● **Task to complete**: Look through the listing below and report every line that contains "pink".

● **Records for this task**:
=== Begin Enclosure ===

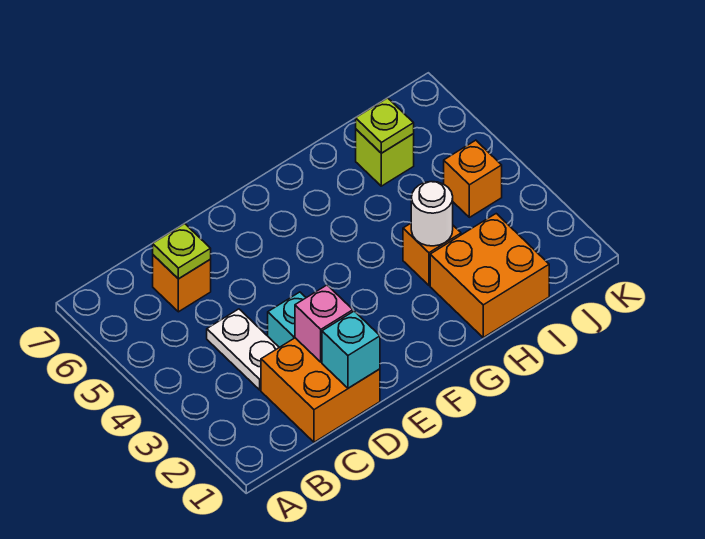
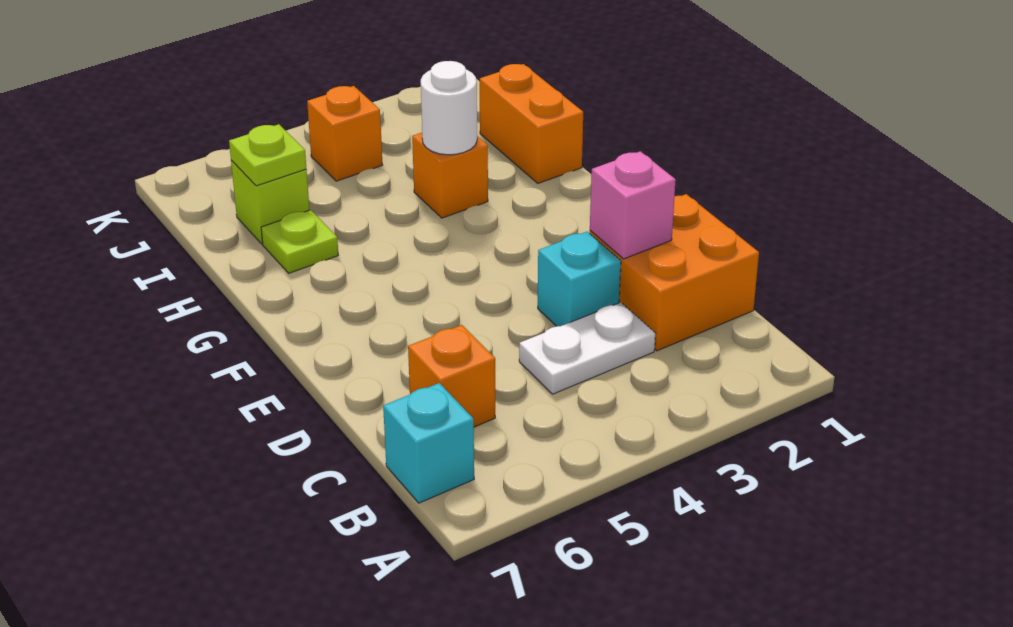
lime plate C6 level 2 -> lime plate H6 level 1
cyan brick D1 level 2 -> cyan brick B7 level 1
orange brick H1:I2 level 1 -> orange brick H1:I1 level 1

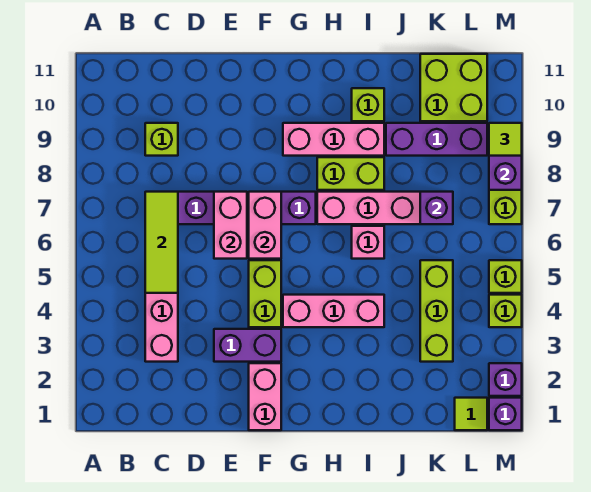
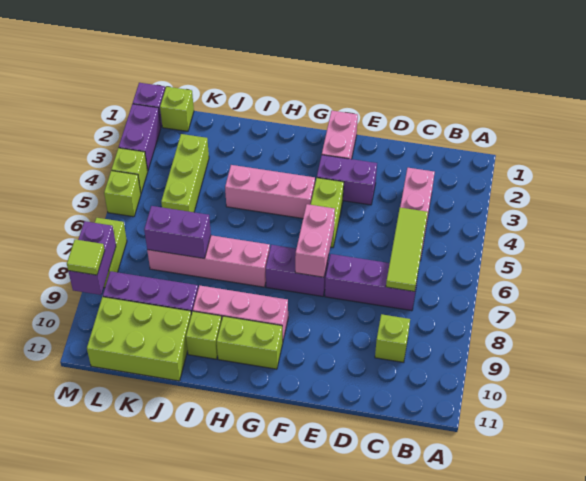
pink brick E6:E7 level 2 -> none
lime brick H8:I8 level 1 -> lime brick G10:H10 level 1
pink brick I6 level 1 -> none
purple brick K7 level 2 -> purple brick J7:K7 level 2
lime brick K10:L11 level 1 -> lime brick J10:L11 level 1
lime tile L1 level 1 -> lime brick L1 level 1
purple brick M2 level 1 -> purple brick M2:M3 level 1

=== End Enclosure ===
=== Begin Enclosure ===

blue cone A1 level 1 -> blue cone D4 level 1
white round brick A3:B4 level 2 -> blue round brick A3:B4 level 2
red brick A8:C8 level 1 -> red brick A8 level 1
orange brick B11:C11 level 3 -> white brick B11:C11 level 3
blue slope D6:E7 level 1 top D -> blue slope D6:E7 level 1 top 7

=== End Enclosure ===
=== Begin Enclosure ===

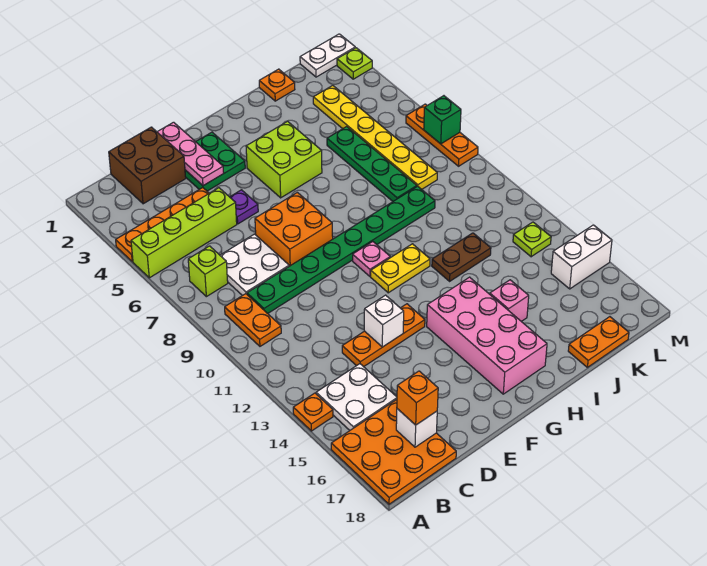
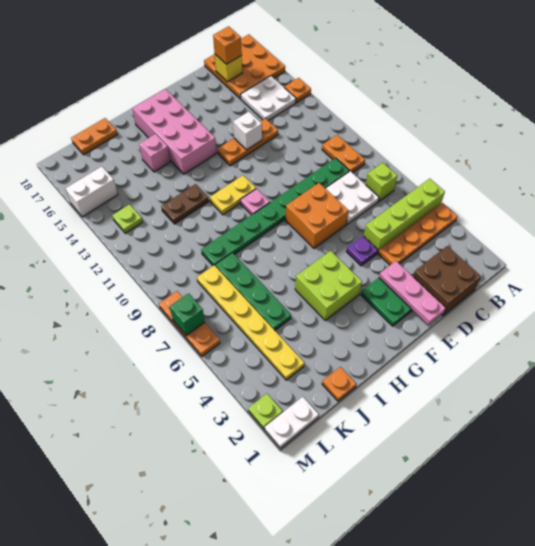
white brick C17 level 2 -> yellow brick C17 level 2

=== End Enclosure ===

● **Problem solution**:
pink brick E6:E7 level 2 -> none
pink brick I6 level 1 -> none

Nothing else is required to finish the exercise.